Top of Data shown
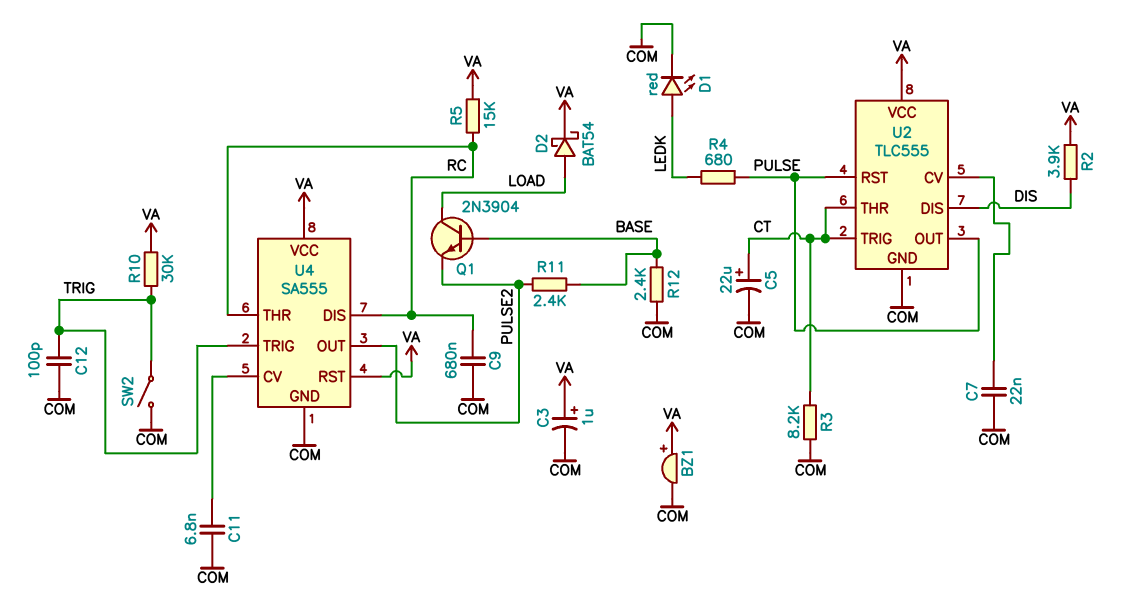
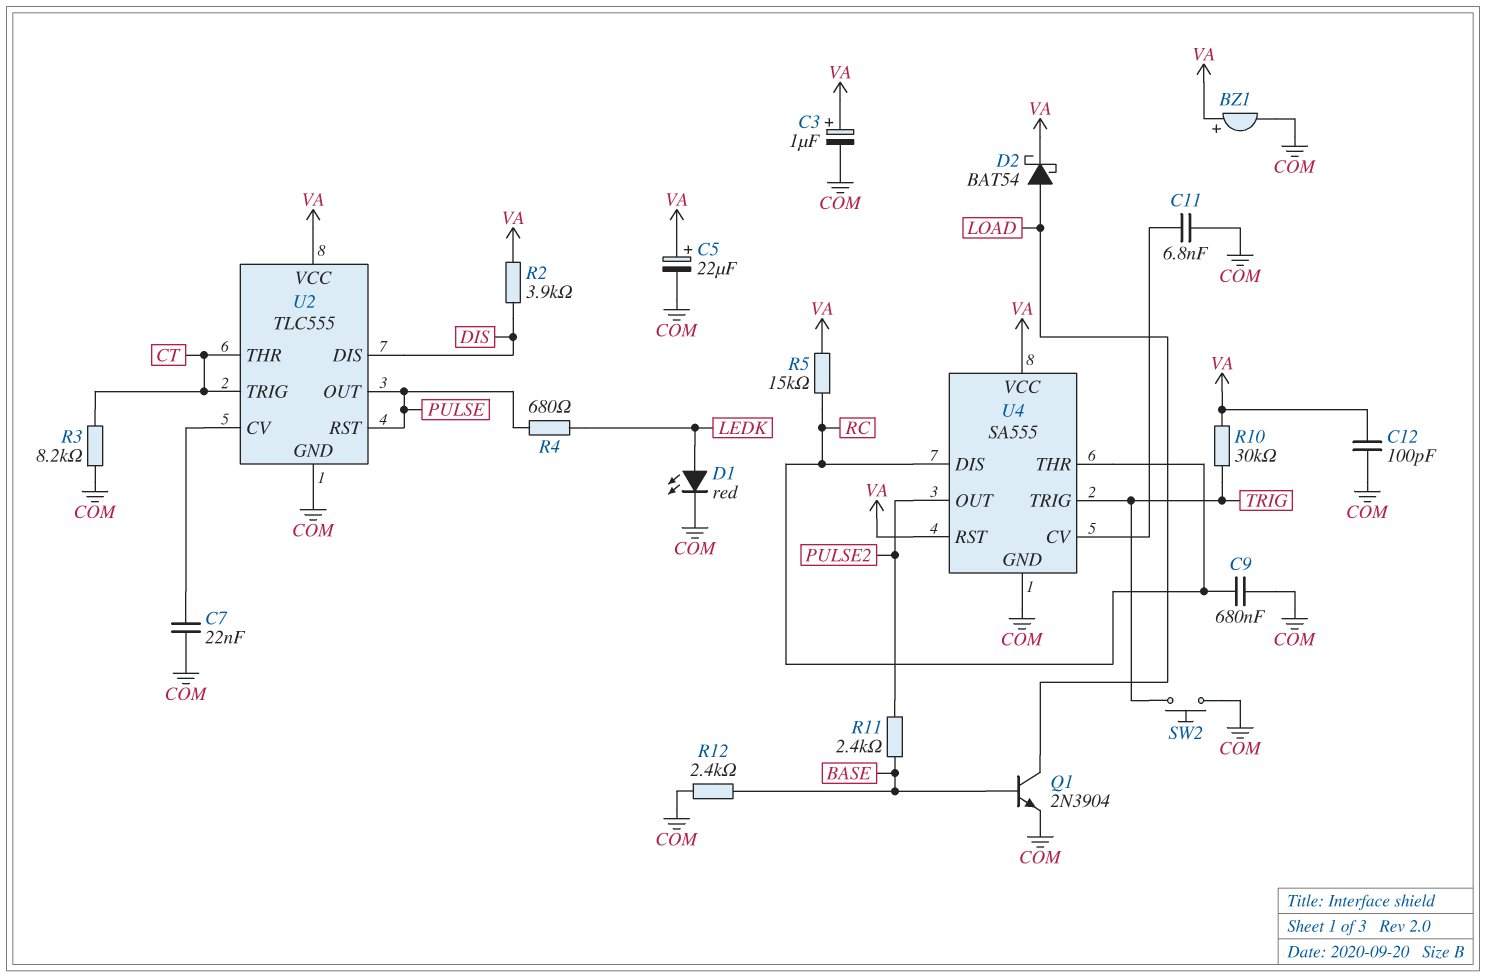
C5: 22uF (plus CT, minus COM) -> 22uF (plus VA, minus COM)
C12: 100pF (COM, TRIG) -> 100pF (COM, VA)
Q1: NPN 2N3904 (B BASE, C LOAD, E PULSE2) -> NPN 2N3904 (B BASE, C LOAD, E COM)
SW2: switch (COM, TRIG) -> button (COM, TRIG)

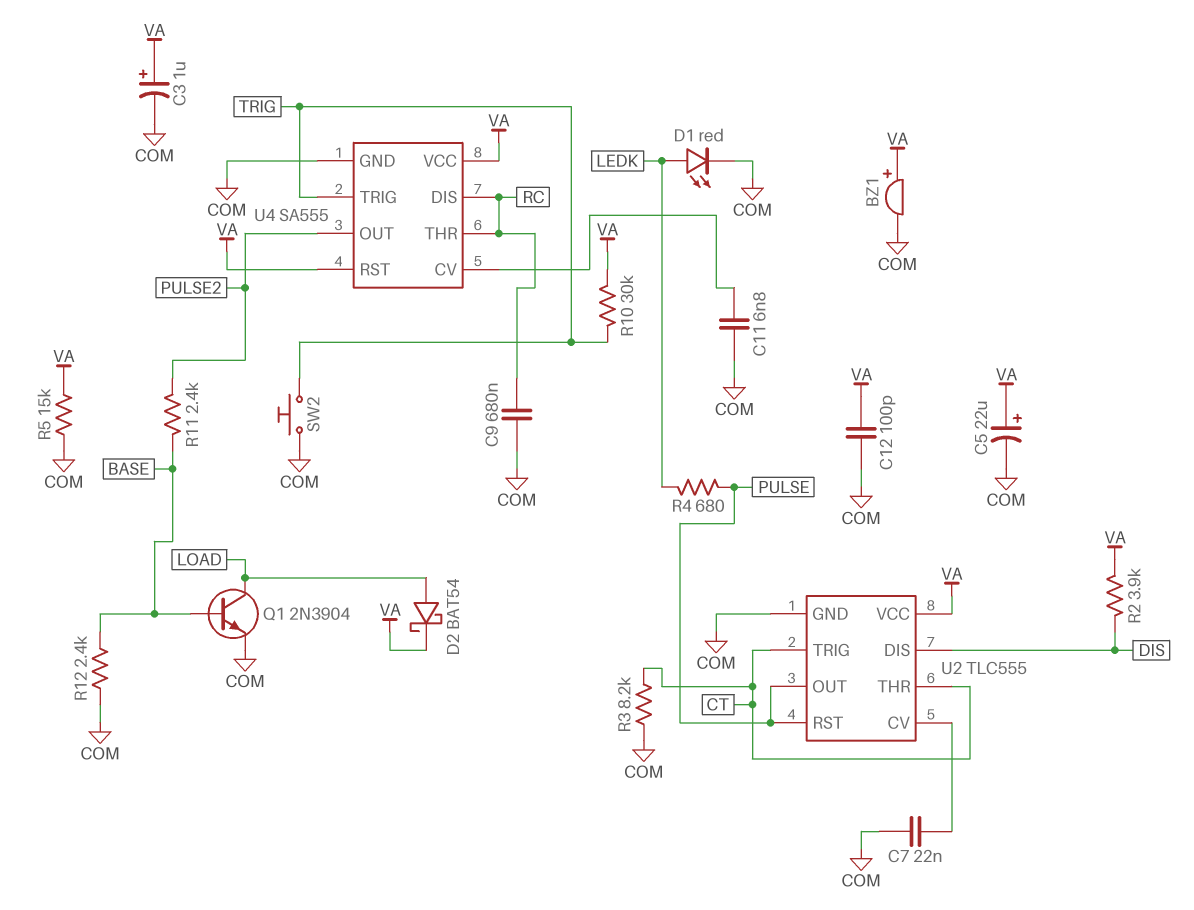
R5: 15k (RC, VA) -> 15k (COM, VA)

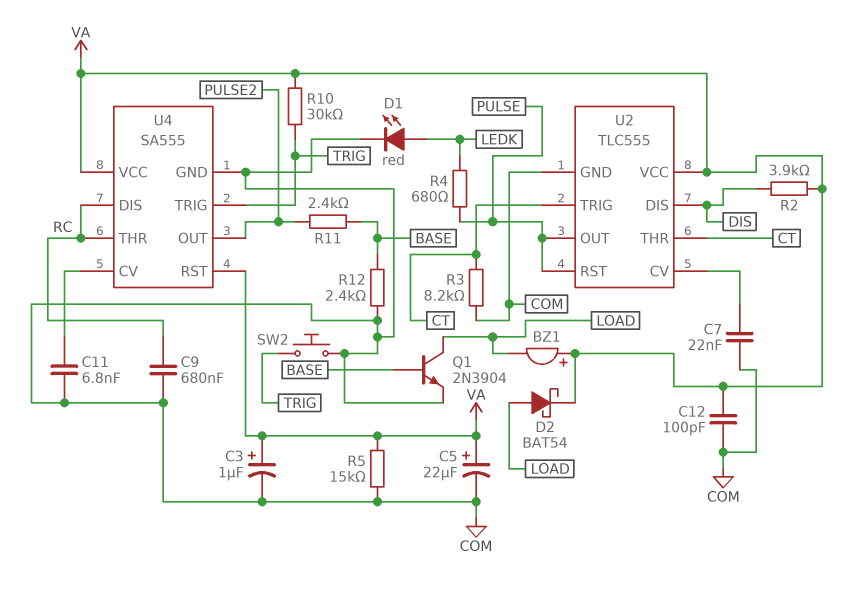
BZ1: buzzer (plus VA, minus COM) -> buzzer (plus VA, minus LOAD)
Bottom of Data shown
Problem: Lines above with "plus" in them are the ones to copy.

Task answer:
C5: 22uF (plus CT, minus COM) -> 22uF (plus VA, minus COM)
BZ1: buzzer (plus VA, minus COM) -> buzzer (plus VA, minus LOAD)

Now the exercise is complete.